Work to be completed: Restate word for word only the lines running from the one with "J1 pin 2: GND -> +24V" to the end of the data, both ends included. Omit any pictures.

Itemized modification records:
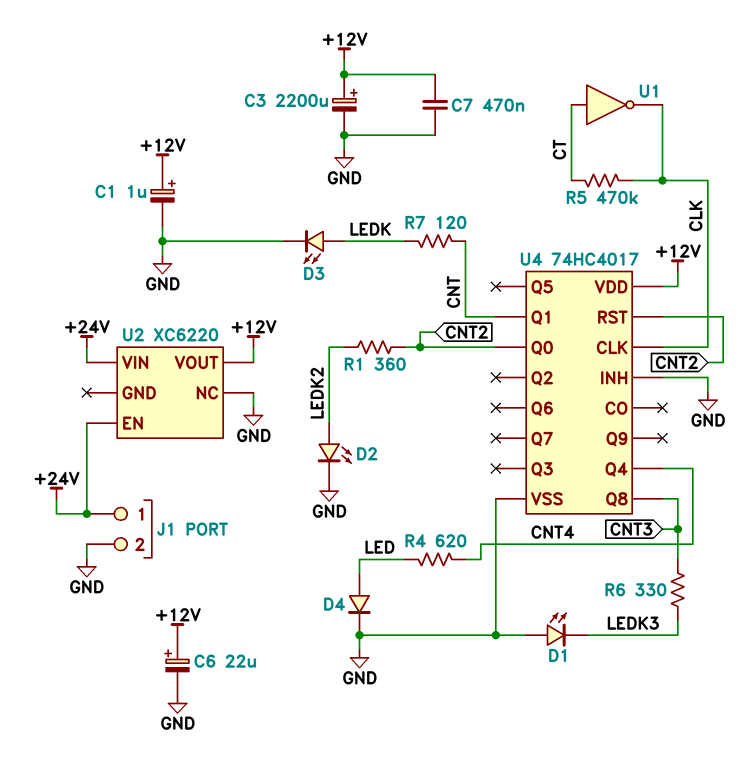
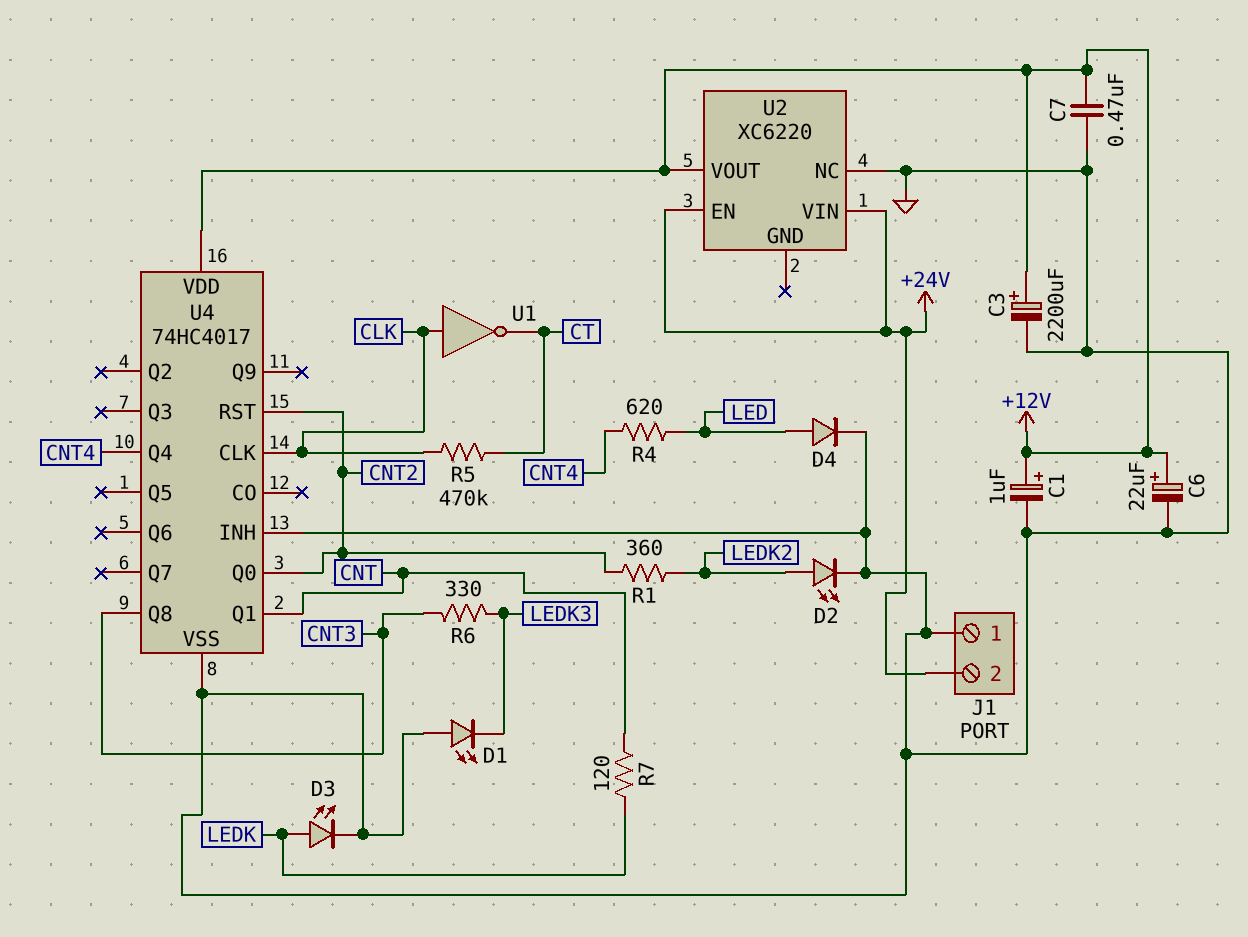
J1 pin 1: +24V -> GND
J1 pin 2: GND -> +24V
U1: NOT (in CT, out CLK) -> NOT (in CLK, out CT)

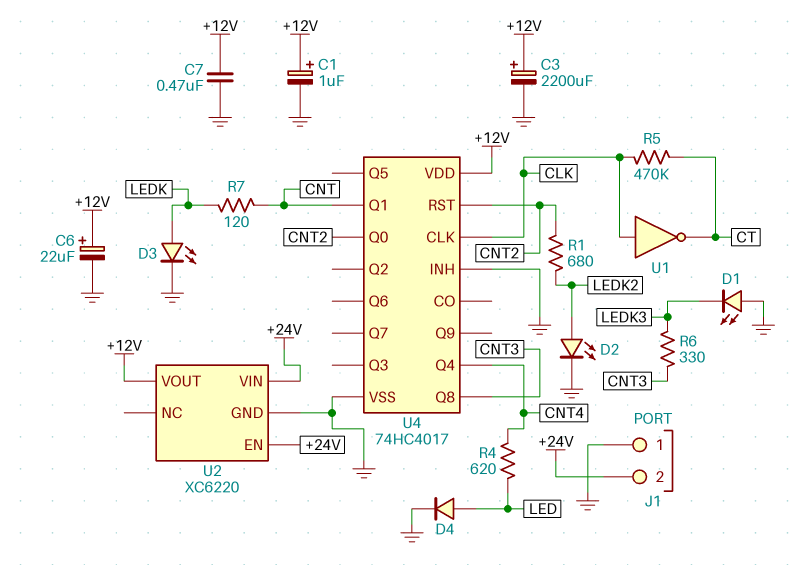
R1: 360 (CNT2, LEDK2) -> 680 (CNT2, LEDK2)
U2 pin GND: none -> GND
U2 pin NC: GND -> none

Exercise solution:
J1 pin 2: GND -> +24V
U1: NOT (in CT, out CLK) -> NOT (in CLK, out CT)

R1: 360 (CNT2, LEDK2) -> 680 (CNT2, LEDK2)
U2 pin GND: none -> GND
U2 pin NC: GND -> none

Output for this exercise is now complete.